Produce an exact transcription of every entry.

[Information — start]

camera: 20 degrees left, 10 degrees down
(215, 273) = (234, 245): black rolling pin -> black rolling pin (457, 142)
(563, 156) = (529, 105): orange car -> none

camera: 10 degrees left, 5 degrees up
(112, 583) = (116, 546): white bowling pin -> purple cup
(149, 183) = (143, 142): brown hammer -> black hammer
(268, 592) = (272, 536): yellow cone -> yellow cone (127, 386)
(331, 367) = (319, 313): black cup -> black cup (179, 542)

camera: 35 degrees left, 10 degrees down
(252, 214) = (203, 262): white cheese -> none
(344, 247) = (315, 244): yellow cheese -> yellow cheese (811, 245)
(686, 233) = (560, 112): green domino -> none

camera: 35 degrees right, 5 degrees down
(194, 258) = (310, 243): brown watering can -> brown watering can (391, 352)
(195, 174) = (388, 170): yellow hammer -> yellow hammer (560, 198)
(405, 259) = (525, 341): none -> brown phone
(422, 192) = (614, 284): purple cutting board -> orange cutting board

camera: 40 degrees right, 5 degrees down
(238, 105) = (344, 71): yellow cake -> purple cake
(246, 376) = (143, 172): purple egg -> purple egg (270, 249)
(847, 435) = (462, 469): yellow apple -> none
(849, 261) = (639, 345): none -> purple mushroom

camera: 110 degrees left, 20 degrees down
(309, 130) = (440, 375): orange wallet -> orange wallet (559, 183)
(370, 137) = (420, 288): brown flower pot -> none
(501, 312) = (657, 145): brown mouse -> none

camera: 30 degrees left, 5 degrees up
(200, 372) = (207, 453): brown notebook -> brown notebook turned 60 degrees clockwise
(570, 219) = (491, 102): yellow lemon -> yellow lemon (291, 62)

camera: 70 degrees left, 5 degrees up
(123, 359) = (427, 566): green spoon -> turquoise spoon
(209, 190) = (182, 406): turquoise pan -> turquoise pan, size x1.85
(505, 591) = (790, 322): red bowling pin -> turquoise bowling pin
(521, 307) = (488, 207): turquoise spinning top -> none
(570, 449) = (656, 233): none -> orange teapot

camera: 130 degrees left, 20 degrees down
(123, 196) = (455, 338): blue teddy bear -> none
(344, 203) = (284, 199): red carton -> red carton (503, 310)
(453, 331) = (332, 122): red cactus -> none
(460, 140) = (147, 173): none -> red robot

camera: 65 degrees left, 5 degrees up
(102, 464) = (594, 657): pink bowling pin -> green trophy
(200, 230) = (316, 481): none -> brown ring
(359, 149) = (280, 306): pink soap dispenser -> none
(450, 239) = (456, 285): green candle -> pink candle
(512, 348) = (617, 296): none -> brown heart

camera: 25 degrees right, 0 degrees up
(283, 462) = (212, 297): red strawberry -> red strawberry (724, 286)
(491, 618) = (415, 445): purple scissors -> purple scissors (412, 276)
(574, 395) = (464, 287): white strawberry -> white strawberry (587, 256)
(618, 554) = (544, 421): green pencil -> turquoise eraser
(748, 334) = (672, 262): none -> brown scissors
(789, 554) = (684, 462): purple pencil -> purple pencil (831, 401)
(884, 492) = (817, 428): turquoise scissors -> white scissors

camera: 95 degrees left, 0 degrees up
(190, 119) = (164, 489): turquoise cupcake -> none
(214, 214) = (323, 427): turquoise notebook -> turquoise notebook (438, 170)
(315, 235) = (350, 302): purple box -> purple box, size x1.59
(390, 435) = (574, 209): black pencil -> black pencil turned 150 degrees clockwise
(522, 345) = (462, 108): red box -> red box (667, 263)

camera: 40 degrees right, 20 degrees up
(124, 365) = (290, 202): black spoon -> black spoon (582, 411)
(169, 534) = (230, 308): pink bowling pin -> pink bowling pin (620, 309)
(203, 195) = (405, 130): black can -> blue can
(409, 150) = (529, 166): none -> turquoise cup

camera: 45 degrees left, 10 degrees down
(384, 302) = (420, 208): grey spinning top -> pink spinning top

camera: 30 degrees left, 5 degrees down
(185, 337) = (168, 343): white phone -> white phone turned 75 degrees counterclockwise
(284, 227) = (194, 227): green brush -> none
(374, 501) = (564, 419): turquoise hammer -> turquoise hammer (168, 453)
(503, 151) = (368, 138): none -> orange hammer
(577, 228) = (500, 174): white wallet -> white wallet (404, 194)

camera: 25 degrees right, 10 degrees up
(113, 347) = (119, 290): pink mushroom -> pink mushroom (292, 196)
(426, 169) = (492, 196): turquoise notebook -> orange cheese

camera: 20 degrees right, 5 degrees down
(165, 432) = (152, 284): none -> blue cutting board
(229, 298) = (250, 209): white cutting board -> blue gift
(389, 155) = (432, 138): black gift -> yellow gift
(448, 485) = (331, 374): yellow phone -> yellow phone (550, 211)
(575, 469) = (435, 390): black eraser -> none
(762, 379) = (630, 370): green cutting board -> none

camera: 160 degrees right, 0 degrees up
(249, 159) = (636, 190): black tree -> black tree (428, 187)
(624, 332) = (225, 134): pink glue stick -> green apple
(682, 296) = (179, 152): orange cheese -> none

[Information — finish]

• _Exercise answer_
camera: 20 degrees left, 10 degrees down
(215, 273) = (234, 245): black rolling pin -> black rolling pin (457, 142)
(563, 156) = (529, 105): orange car -> none

camera: 10 degrees left, 5 degrees up
(112, 583) = (116, 546): white bowling pin -> purple cup
(149, 183) = (143, 142): brown hammer -> black hammer
(268, 592) = (272, 536): yellow cone -> yellow cone (127, 386)
(331, 367) = (319, 313): black cup -> black cup (179, 542)

camera: 35 degrees left, 10 degrees down
(252, 214) = (203, 262): white cheese -> none
(344, 247) = (315, 244): yellow cheese -> yellow cheese (811, 245)
(686, 233) = (560, 112): green domino -> none

camera: 35 degrees right, 5 degrees down
(194, 258) = (310, 243): brown watering can -> brown watering can (391, 352)
(195, 174) = (388, 170): yellow hammer -> yellow hammer (560, 198)
(405, 259) = (525, 341): none -> brown phone
(422, 192) = (614, 284): purple cutting board -> orange cutting board

camera: 40 degrees right, 5 degrees down
(238, 105) = (344, 71): yellow cake -> purple cake
(246, 376) = (143, 172): purple egg -> purple egg (270, 249)
(847, 435) = (462, 469): yellow apple -> none
(849, 261) = (639, 345): none -> purple mushroom

camera: 110 degrees left, 20 degrees down
(309, 130) = (440, 375): orange wallet -> orange wallet (559, 183)
(370, 137) = (420, 288): brown flower pot -> none
(501, 312) = (657, 145): brown mouse -> none

camera: 30 degrees left, 5 degrees up
(200, 372) = (207, 453): brown notebook -> brown notebook turned 60 degrees clockwise
(570, 219) = (491, 102): yellow lemon -> yellow lemon (291, 62)

camera: 70 degrees left, 5 degrees up
(123, 359) = (427, 566): green spoon -> turquoise spoon
(209, 190) = (182, 406): turquoise pan -> turquoise pan, size x1.85
(505, 591) = (790, 322): red bowling pin -> turquoise bowling pin
(521, 307) = (488, 207): turquoise spinning top -> none
(570, 449) = (656, 233): none -> orange teapot

camera: 130 degrees left, 20 degrees down
(123, 196) = (455, 338): blue teddy bear -> none
(344, 203) = (284, 199): red carton -> red carton (503, 310)
(453, 331) = (332, 122): red cactus -> none
(460, 140) = (147, 173): none -> red robot

camera: 65 degrees left, 5 degrees up
(102, 464) = (594, 657): pink bowling pin -> green trophy
(200, 230) = (316, 481): none -> brown ring
(359, 149) = (280, 306): pink soap dispenser -> none
(450, 239) = (456, 285): green candle -> pink candle
(512, 348) = (617, 296): none -> brown heart

camera: 25 degrees right, 0 degrees up
(283, 462) = (212, 297): red strawberry -> red strawberry (724, 286)
(491, 618) = (415, 445): purple scissors -> purple scissors (412, 276)
(574, 395) = (464, 287): white strawberry -> white strawberry (587, 256)
(618, 554) = (544, 421): green pencil -> turquoise eraser
(748, 334) = (672, 262): none -> brown scissors
(789, 554) = (684, 462): purple pencil -> purple pencil (831, 401)
(884, 492) = (817, 428): turquoise scissors -> white scissors

camera: 95 degrees left, 0 degrees up
(190, 119) = (164, 489): turquoise cupcake -> none
(214, 214) = (323, 427): turquoise notebook -> turquoise notebook (438, 170)
(315, 235) = (350, 302): purple box -> purple box, size x1.59
(390, 435) = (574, 209): black pencil -> black pencil turned 150 degrees clockwise
(522, 345) = (462, 108): red box -> red box (667, 263)

camera: 40 degrees right, 20 degrees up
(124, 365) = (290, 202): black spoon -> black spoon (582, 411)
(169, 534) = (230, 308): pink bowling pin -> pink bowling pin (620, 309)
(203, 195) = (405, 130): black can -> blue can
(409, 150) = (529, 166): none -> turquoise cup

camera: 45 degrees left, 10 degrees down
(384, 302) = (420, 208): grey spinning top -> pink spinning top

camera: 30 degrees left, 5 degrees down
(185, 337) = (168, 343): white phone -> white phone turned 75 degrees counterclockwise
(284, 227) = (194, 227): green brush -> none
(374, 501) = (564, 419): turquoise hammer -> turquoise hammer (168, 453)
(503, 151) = (368, 138): none -> orange hammer
(577, 228) = (500, 174): white wallet -> white wallet (404, 194)

camera: 25 degrees right, 10 degrees up
(113, 347) = (119, 290): pink mushroom -> pink mushroom (292, 196)
(426, 169) = (492, 196): turquoise notebook -> orange cheese

camera: 20 degrees right, 5 degrees down
(165, 432) = (152, 284): none -> blue cutting board
(229, 298) = (250, 209): white cutting board -> blue gift
(389, 155) = (432, 138): black gift -> yellow gift
(448, 485) = (331, 374): yellow phone -> yellow phone (550, 211)
(575, 469) = (435, 390): black eraser -> none
(762, 379) = (630, 370): green cutting board -> none

camera: 160 degrees right, 0 degrees up
(249, 159) = (636, 190): black tree -> black tree (428, 187)
(624, 332) = (225, 134): pink glue stick -> green apple
(682, 296) = (179, 152): orange cheese -> none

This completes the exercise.